» PROBLEM REQUIREMENTS: Pull out every line of the data file below that contains the string "Humdrum". Copy each one in full.

[Part of a data file]
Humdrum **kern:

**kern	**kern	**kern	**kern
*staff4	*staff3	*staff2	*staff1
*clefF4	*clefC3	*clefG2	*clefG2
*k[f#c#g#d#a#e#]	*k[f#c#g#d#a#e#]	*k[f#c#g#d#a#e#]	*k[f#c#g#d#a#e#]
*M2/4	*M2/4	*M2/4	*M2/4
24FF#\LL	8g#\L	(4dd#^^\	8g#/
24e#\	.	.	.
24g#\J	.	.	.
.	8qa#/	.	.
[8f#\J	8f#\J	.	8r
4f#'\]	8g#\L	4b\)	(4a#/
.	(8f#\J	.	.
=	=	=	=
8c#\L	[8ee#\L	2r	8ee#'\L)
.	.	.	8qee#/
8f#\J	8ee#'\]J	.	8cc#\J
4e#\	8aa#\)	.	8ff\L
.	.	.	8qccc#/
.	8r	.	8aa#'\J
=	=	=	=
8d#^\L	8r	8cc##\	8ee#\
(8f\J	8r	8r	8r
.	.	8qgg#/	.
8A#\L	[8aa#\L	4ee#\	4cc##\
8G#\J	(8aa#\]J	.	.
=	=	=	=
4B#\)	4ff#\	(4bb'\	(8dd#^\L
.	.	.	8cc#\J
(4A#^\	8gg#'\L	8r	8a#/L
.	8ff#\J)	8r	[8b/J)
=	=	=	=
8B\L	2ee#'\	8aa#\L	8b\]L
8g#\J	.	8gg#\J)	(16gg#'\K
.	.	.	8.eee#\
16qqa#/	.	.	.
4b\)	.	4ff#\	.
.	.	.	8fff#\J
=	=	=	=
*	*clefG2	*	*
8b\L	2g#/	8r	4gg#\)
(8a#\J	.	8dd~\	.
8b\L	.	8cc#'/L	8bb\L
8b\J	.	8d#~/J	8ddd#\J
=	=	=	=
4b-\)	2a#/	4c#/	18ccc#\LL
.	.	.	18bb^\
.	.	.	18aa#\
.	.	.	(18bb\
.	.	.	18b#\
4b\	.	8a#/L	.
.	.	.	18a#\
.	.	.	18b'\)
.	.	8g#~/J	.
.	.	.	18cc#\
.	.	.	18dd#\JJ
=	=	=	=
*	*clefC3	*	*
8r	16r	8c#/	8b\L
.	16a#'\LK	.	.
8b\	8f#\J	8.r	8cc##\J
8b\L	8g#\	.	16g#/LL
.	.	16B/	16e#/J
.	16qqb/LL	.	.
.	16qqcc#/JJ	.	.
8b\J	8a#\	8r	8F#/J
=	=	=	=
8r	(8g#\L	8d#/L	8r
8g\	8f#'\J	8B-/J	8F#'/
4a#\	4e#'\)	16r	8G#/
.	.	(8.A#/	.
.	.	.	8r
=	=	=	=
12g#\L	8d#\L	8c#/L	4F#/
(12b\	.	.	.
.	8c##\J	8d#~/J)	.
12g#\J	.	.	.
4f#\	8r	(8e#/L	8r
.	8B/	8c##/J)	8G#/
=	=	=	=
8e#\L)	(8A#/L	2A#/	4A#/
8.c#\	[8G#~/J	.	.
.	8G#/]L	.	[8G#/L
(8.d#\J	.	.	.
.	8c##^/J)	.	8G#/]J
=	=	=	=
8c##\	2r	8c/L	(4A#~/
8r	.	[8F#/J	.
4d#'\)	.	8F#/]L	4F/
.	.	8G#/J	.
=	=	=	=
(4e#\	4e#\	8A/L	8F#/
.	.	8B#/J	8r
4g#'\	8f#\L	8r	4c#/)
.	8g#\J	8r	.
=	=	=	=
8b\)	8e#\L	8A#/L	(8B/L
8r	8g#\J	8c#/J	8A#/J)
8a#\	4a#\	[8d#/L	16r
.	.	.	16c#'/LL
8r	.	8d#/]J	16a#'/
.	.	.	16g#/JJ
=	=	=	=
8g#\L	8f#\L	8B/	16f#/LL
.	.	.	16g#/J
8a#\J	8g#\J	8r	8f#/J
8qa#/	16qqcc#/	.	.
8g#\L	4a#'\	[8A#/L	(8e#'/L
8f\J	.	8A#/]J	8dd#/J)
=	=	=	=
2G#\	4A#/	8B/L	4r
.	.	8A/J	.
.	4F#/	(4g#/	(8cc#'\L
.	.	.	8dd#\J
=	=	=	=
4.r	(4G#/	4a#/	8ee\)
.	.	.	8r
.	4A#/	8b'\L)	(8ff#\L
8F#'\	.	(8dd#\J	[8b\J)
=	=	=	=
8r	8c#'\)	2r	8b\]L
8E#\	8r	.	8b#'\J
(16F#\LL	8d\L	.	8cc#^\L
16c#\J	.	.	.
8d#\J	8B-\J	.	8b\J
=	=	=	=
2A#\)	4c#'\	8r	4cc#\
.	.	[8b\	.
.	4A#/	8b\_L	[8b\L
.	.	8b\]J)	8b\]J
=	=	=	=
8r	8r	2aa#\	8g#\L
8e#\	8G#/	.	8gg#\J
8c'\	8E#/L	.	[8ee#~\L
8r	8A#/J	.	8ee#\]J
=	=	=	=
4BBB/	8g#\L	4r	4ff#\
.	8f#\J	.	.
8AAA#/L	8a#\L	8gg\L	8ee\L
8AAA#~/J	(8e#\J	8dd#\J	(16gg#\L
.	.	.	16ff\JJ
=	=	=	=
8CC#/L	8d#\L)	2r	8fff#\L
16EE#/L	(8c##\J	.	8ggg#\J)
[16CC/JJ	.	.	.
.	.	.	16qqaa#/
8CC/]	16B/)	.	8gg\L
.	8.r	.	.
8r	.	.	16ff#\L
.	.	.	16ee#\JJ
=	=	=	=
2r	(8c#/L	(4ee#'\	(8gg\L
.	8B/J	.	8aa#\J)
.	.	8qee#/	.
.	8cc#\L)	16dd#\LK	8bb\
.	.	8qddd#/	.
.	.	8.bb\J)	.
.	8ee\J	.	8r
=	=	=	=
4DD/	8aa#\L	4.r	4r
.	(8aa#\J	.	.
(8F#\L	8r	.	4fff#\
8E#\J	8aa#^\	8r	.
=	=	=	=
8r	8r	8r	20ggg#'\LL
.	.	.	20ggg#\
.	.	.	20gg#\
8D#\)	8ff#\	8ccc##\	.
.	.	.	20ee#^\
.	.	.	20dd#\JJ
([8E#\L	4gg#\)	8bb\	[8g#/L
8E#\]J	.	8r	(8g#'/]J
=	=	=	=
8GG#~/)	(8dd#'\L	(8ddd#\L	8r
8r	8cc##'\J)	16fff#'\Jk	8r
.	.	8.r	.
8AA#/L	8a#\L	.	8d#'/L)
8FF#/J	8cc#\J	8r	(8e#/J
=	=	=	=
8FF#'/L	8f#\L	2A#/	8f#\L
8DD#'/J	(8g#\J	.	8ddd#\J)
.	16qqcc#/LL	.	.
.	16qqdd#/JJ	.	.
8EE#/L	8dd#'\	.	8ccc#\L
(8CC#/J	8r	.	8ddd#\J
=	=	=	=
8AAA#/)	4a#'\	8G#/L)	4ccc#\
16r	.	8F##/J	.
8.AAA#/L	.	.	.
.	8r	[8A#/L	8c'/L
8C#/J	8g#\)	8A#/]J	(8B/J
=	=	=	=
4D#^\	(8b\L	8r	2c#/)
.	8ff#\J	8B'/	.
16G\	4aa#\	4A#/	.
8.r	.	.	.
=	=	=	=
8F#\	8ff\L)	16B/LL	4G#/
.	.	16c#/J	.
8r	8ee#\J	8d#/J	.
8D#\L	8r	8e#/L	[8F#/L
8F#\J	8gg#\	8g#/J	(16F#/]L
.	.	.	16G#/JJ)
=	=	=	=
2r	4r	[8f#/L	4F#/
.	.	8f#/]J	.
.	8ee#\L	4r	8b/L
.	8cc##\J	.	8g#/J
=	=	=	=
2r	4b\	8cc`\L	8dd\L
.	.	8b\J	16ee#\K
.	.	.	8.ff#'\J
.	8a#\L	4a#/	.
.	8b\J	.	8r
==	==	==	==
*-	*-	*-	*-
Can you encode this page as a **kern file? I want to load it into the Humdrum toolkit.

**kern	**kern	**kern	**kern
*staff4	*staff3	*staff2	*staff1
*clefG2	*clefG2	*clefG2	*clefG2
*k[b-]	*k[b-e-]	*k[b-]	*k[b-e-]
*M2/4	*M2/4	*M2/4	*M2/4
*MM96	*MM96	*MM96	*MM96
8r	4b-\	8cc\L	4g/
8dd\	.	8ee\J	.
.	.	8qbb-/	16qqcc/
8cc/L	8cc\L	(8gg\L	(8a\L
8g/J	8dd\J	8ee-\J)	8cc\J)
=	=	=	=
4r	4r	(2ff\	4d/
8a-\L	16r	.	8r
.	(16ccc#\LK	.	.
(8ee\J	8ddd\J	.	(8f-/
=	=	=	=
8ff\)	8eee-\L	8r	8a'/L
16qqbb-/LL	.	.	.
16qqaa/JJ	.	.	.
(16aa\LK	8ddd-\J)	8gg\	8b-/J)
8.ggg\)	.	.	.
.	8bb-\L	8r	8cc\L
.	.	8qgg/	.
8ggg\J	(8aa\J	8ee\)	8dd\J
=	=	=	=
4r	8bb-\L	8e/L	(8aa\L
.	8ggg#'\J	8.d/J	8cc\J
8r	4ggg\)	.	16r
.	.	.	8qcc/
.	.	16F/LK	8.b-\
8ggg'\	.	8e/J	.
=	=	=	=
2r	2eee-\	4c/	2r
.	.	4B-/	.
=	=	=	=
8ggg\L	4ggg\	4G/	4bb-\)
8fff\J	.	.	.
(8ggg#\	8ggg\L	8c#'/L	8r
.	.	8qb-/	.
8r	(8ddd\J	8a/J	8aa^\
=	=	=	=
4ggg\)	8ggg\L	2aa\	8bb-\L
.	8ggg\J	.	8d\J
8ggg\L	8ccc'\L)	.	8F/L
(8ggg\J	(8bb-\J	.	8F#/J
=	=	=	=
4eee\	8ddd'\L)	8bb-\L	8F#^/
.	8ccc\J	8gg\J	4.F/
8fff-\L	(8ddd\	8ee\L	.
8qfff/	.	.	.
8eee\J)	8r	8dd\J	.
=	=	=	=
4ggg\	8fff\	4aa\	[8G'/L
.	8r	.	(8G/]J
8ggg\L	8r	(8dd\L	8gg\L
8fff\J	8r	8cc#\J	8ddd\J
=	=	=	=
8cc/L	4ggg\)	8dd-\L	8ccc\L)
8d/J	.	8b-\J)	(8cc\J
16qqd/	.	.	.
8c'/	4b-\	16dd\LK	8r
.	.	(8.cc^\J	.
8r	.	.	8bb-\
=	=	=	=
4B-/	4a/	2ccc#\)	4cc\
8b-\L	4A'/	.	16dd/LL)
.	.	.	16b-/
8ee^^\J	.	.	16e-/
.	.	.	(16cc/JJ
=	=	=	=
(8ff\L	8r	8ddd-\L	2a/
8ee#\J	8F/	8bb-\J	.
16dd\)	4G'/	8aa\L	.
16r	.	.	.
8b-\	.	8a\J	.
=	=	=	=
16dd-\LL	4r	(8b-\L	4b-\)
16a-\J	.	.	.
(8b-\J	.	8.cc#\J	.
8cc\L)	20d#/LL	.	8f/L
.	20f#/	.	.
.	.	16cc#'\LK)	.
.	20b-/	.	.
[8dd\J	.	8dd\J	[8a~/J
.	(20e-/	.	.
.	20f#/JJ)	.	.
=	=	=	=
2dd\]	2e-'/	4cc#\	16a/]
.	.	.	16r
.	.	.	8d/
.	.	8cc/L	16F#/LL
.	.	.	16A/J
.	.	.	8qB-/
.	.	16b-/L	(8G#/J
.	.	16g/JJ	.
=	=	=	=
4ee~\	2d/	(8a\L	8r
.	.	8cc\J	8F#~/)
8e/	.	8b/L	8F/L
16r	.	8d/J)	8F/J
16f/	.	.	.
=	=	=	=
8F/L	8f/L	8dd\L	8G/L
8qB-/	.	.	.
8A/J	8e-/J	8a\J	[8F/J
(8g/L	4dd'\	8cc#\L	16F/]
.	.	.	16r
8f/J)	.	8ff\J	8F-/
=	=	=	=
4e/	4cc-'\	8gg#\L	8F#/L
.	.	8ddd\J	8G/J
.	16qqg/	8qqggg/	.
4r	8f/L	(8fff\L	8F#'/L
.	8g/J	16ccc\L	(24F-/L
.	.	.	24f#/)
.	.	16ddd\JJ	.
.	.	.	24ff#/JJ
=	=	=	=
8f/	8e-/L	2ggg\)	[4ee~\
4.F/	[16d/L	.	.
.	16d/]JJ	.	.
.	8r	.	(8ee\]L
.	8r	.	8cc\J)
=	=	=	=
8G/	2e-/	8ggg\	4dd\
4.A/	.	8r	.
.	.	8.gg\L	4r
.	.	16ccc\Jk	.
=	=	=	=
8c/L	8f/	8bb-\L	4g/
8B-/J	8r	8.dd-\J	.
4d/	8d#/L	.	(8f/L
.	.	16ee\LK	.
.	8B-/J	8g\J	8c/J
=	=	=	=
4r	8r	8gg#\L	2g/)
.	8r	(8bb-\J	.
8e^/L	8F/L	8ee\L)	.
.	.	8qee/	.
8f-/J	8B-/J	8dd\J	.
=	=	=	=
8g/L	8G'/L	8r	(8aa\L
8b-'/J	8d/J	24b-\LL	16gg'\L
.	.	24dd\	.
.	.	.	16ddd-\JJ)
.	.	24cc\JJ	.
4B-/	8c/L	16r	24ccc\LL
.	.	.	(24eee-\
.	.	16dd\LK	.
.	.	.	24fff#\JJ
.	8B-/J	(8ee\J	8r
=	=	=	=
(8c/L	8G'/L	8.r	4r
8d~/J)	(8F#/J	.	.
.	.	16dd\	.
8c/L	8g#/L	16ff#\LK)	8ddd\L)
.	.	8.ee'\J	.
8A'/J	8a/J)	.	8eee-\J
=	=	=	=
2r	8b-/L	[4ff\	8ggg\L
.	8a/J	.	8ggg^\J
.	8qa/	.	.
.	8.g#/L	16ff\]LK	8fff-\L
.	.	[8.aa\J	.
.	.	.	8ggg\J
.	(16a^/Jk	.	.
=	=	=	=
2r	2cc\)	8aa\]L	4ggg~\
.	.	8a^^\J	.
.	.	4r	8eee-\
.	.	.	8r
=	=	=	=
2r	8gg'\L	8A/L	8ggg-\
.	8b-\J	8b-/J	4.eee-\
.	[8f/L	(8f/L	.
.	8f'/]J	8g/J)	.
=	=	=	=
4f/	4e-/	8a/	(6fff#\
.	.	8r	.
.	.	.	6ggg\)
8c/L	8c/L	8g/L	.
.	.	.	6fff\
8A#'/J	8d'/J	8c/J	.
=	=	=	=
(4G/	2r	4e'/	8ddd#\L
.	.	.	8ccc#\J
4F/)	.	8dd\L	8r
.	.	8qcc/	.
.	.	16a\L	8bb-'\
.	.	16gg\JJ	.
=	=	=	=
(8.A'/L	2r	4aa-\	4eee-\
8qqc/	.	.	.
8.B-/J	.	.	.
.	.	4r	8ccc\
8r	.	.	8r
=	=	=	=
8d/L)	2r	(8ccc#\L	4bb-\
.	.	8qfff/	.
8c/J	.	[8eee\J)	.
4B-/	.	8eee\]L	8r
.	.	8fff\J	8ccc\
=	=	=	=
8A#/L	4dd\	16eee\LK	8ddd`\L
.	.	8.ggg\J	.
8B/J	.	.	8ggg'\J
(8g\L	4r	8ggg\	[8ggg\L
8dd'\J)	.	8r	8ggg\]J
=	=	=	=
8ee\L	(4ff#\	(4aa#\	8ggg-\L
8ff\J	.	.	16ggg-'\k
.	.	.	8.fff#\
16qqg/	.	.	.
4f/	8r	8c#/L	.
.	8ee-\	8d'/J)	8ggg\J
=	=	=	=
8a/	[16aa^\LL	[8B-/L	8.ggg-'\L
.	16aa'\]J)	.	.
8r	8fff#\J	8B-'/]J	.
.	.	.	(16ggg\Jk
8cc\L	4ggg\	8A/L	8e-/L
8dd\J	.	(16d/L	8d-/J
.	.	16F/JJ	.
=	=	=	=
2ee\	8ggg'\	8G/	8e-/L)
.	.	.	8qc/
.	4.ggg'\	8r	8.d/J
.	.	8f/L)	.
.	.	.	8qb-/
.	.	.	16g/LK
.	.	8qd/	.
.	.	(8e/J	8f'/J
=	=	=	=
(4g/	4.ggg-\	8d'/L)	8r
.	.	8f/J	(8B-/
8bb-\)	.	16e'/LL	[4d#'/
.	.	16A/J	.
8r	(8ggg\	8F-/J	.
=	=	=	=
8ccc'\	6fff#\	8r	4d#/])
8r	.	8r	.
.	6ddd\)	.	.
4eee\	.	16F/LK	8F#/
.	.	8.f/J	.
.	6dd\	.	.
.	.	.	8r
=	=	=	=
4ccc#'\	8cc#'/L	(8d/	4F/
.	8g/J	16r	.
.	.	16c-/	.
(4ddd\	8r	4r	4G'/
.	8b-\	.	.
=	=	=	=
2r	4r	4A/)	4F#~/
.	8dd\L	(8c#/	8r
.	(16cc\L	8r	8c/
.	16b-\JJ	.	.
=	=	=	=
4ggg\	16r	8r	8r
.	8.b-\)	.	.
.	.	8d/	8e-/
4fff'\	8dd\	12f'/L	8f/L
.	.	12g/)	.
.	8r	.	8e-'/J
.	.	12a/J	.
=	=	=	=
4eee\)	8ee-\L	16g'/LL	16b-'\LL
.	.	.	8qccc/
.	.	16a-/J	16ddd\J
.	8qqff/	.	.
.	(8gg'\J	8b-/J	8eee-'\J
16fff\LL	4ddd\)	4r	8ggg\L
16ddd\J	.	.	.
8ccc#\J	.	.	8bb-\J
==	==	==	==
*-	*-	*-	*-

» RESULT FOR THIS EXERCISE:
Humdrum **kern:
Can you encode this page as a **kern file? I want to load it into the Humdrum toolkit.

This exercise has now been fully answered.